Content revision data
──────────────────────────────
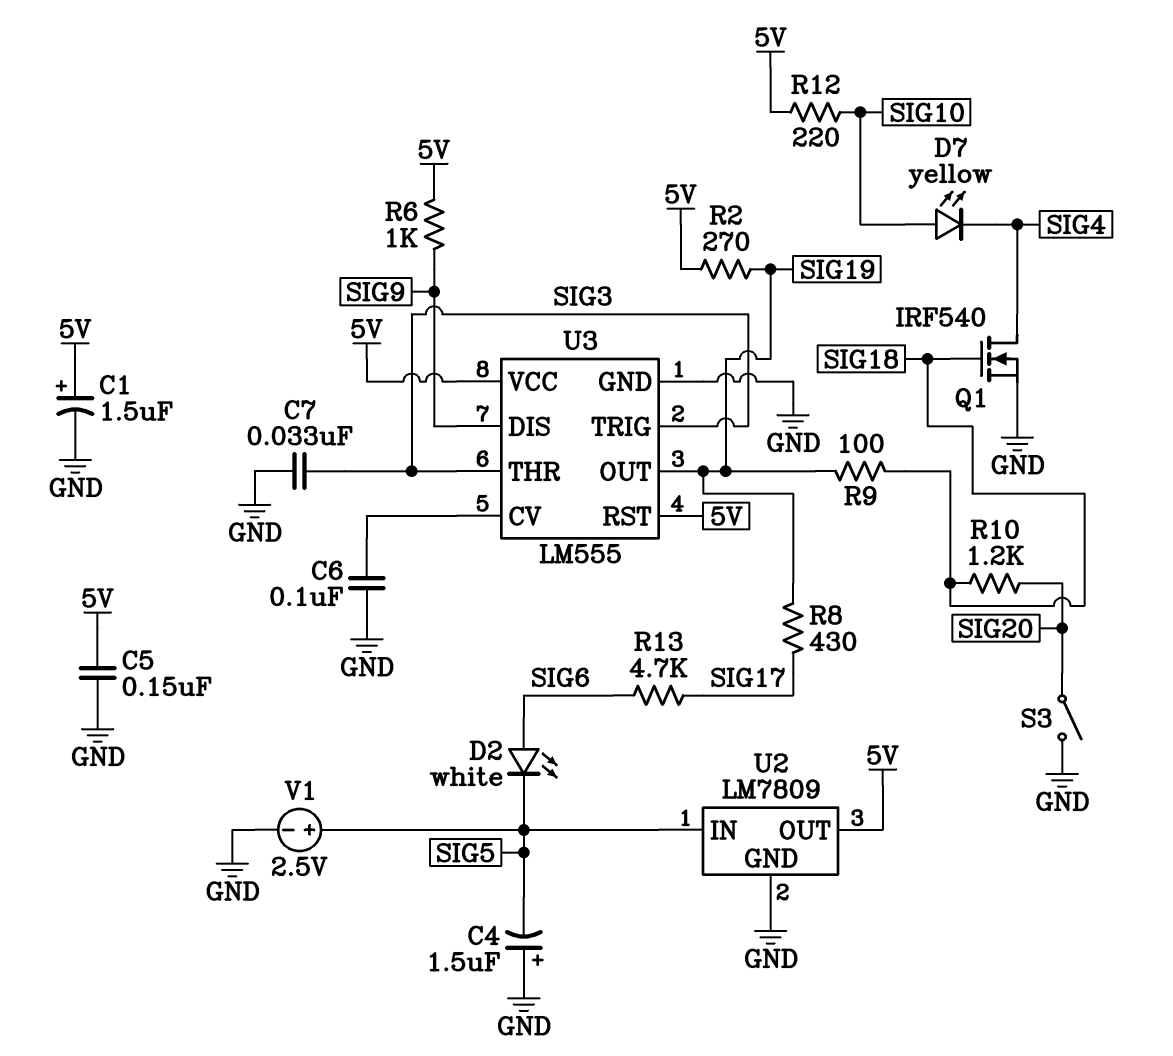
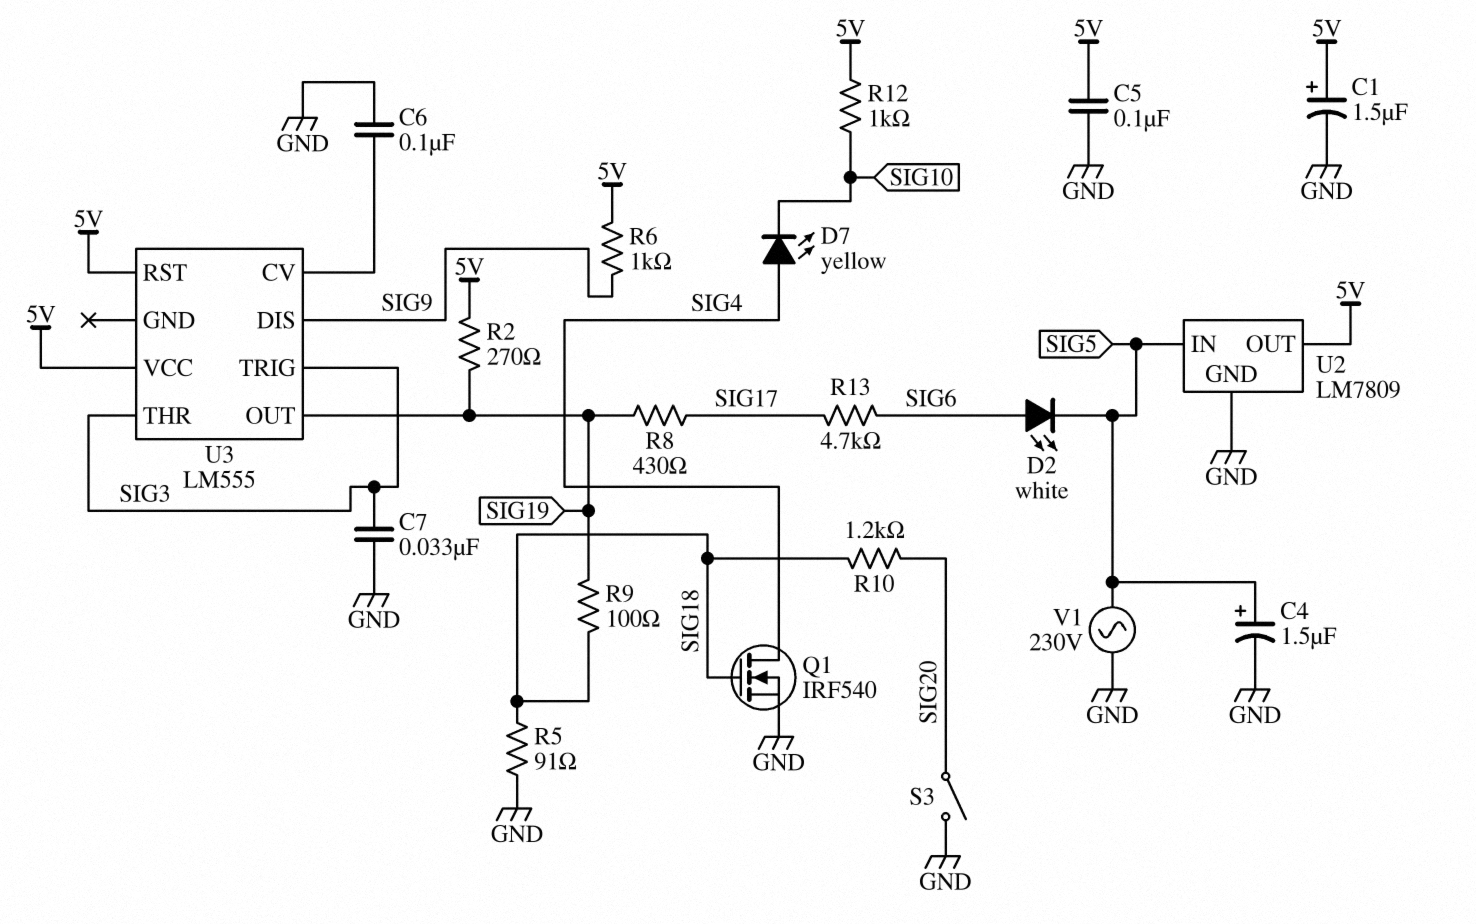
C4: 1.5uF (plus GND, minus SIG5) -> 1.5uF (plus SIG5, minus GND)
C5: 150nF (5V, GND) -> 100nF (5V, GND)
D7: LED yellow (A SIG10, K SIG4) -> LED yellow (A SIG4, K SIG10)
R5: none -> 91 (GND, SIG18)
R12: 220 (5V, SIG10) -> 1k (5V, SIG10)
U3 pin GND: GND -> none
V1: 2.5V (plus SIG5, minus GND) -> AC 230V (GND, SIG5)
──────────────────────────────
Exercise description: Write out the records above in full and exactly, with no pictures.

Exercise output:
C4: 1.5uF (plus GND, minus SIG5) -> 1.5uF (plus SIG5, minus GND)
C5: 150nF (5V, GND) -> 100nF (5V, GND)
D7: LED yellow (A SIG10, K SIG4) -> LED yellow (A SIG4, K SIG10)
R5: none -> 91 (GND, SIG18)
R12: 220 (5V, SIG10) -> 1k (5V, SIG10)
U3 pin GND: GND -> none
V1: 2.5V (plus SIG5, minus GND) -> AC 230V (GND, SIG5)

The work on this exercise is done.